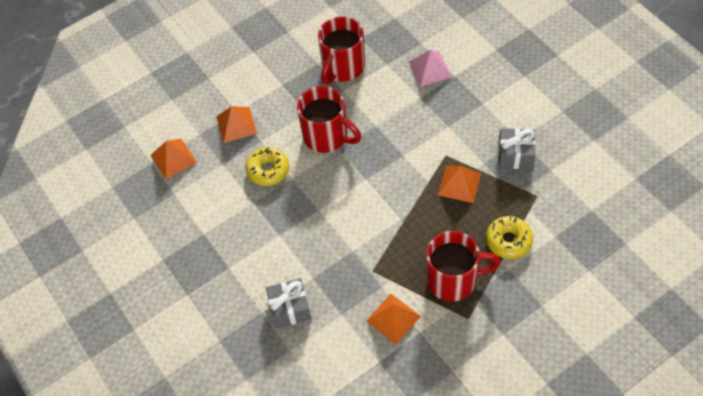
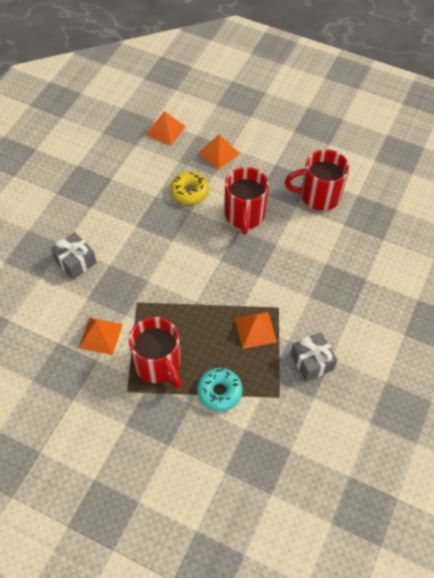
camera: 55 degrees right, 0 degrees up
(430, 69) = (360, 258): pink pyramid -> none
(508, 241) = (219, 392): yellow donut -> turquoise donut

● ● ● ● ● ● ●

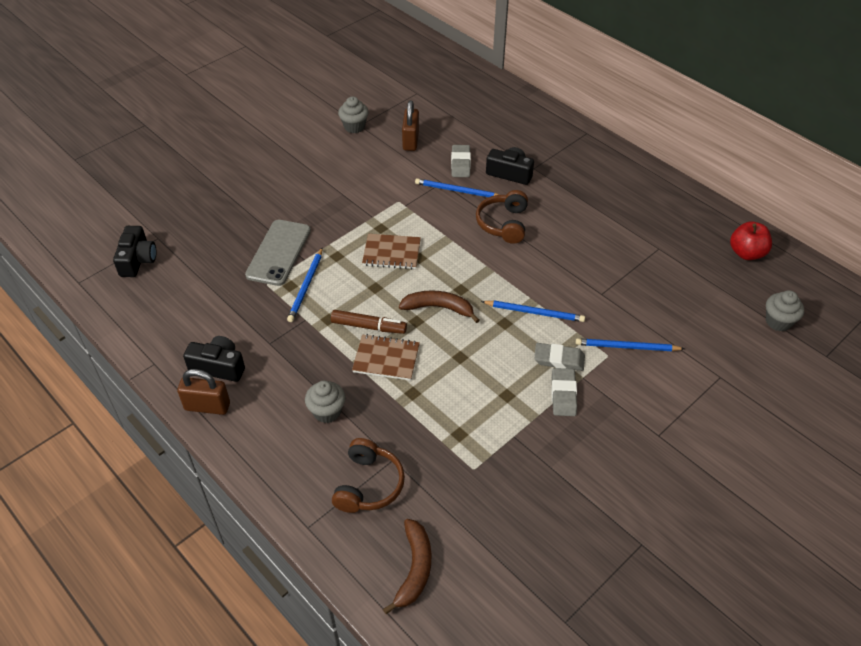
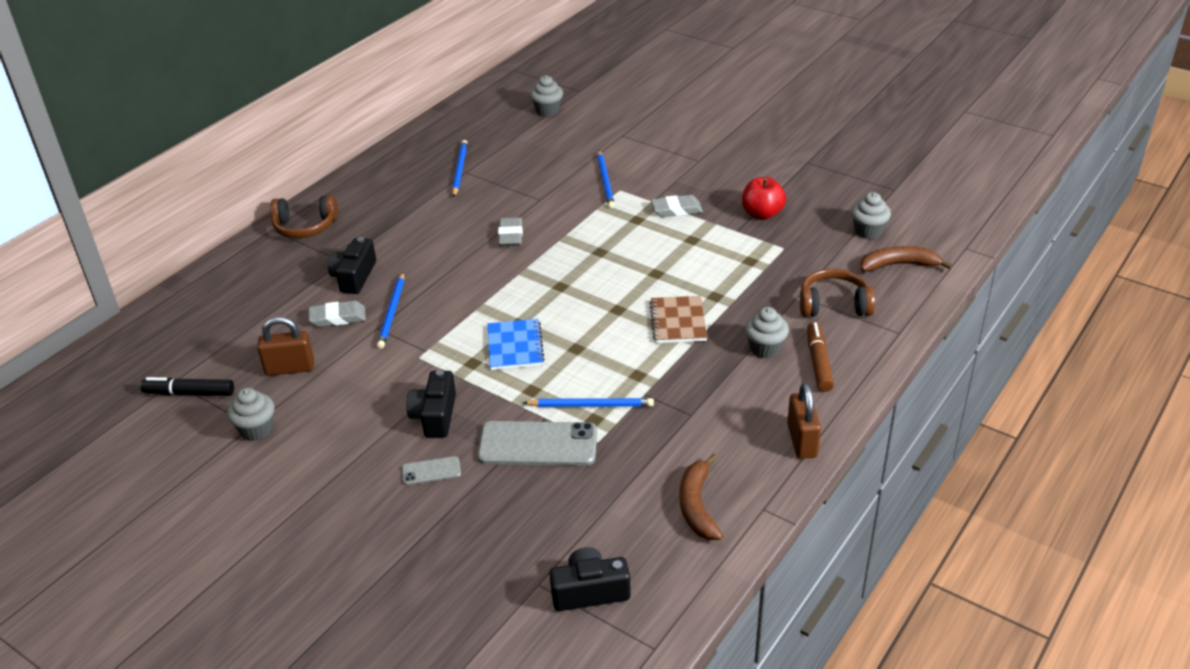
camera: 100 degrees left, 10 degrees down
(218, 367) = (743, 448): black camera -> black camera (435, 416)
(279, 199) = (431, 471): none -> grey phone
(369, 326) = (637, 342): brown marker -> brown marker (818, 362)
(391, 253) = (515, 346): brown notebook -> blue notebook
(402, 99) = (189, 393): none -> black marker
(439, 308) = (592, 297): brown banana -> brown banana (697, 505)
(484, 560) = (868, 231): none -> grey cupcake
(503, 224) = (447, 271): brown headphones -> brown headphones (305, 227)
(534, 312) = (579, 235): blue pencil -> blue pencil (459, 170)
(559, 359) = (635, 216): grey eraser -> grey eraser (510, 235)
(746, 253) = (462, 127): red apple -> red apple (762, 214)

● ● ● ● ● ● ●

What you are asked to do —
Please, from the material above, copy only the lines from the line with "(402, 99) = (189, 393): none -> black marker" up to and including the line with "(746, 253) = (462, 127): red", exactly as written.

Your response —
(402, 99) = (189, 393): none -> black marker
(439, 308) = (592, 297): brown banana -> brown banana (697, 505)
(484, 560) = (868, 231): none -> grey cupcake
(503, 224) = (447, 271): brown headphones -> brown headphones (305, 227)
(534, 312) = (579, 235): blue pencil -> blue pencil (459, 170)
(559, 359) = (635, 216): grey eraser -> grey eraser (510, 235)
(746, 253) = (462, 127): red apple -> red apple (762, 214)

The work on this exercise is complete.